» **Task directions**
Lines from the one containing "pink round brick F2:G3" through the last line of the data are to be repeated word for word, both ends included.

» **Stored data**
%%

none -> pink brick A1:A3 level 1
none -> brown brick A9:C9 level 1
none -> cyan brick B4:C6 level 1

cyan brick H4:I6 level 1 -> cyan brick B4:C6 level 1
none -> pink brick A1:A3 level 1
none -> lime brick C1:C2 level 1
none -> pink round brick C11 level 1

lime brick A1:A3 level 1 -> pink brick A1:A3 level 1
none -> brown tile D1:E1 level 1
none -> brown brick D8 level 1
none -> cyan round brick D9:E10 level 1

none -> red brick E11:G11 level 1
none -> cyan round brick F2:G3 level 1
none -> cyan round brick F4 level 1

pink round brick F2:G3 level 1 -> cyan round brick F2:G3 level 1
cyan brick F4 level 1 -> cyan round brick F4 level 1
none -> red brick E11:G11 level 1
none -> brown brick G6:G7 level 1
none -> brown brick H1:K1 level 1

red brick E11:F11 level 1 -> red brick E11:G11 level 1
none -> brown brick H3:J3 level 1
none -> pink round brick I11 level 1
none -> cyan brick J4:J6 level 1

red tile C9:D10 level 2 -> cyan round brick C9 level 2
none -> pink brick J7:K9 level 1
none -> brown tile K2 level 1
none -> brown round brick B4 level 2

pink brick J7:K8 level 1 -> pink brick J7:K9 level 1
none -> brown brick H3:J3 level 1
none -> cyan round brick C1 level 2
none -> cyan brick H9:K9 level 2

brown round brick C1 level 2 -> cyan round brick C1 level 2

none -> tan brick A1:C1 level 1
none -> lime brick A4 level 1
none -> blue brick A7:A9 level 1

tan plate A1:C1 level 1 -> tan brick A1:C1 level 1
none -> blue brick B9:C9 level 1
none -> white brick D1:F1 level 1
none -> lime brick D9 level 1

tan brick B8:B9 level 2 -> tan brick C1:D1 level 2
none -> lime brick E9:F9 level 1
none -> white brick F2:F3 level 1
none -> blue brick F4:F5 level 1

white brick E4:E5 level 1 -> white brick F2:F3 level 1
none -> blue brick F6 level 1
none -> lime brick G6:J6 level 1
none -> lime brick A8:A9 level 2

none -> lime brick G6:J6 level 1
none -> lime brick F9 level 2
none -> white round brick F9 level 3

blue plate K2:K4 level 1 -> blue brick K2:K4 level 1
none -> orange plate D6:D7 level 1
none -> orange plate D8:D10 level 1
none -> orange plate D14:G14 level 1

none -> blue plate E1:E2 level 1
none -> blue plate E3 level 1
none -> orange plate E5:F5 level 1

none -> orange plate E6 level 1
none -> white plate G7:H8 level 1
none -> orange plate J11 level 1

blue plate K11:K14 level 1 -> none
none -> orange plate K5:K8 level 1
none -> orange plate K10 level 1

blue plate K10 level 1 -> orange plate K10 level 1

%%

» **Your response**
pink round brick F2:G3 level 1 -> cyan round brick F2:G3 level 1
cyan brick F4 level 1 -> cyan round brick F4 level 1
none -> red brick E11:G11 level 1
none -> brown brick G6:G7 level 1
none -> brown brick H1:K1 level 1

red brick E11:F11 level 1 -> red brick E11:G11 level 1
none -> brown brick H3:J3 level 1
none -> pink round brick I11 level 1
none -> cyan brick J4:J6 level 1

red tile C9:D10 level 2 -> cyan round brick C9 level 2
none -> pink brick J7:K9 level 1
none -> brown tile K2 level 1
none -> brown round brick B4 level 2

pink brick J7:K8 level 1 -> pink brick J7:K9 level 1
none -> brown brick H3:J3 level 1
none -> cyan round brick C1 level 2
none -> cyan brick H9:K9 level 2

brown round brick C1 level 2 -> cyan round brick C1 level 2

none -> tan brick A1:C1 level 1
none -> lime brick A4 level 1
none -> blue brick A7:A9 level 1

tan plate A1:C1 level 1 -> tan brick A1:C1 level 1
none -> blue brick B9:C9 level 1
none -> white brick D1:F1 level 1
none -> lime brick D9 level 1

tan brick B8:B9 level 2 -> tan brick C1:D1 level 2
none -> lime brick E9:F9 level 1
none -> white brick F2:F3 level 1
none -> blue brick F4:F5 level 1

white brick E4:E5 level 1 -> white brick F2:F3 level 1
none -> blue brick F6 level 1
none -> lime brick G6:J6 level 1
none -> lime brick A8:A9 level 2

none -> lime brick G6:J6 level 1
none -> lime brick F9 level 2
none -> white round brick F9 level 3

blue plate K2:K4 level 1 -> blue brick K2:K4 level 1
none -> orange plate D6:D7 level 1
none -> orange plate D8:D10 level 1
none -> orange plate D14:G14 level 1

none -> blue plate E1:E2 level 1
none -> blue plate E3 level 1
none -> orange plate E5:F5 level 1

none -> orange plate E6 level 1
none -> white plate G7:H8 level 1
none -> orange plate J11 level 1

blue plate K11:K14 level 1 -> none
none -> orange plate K5:K8 level 1
none -> orange plate K10 level 1

blue plate K10 level 1 -> orange plate K10 level 1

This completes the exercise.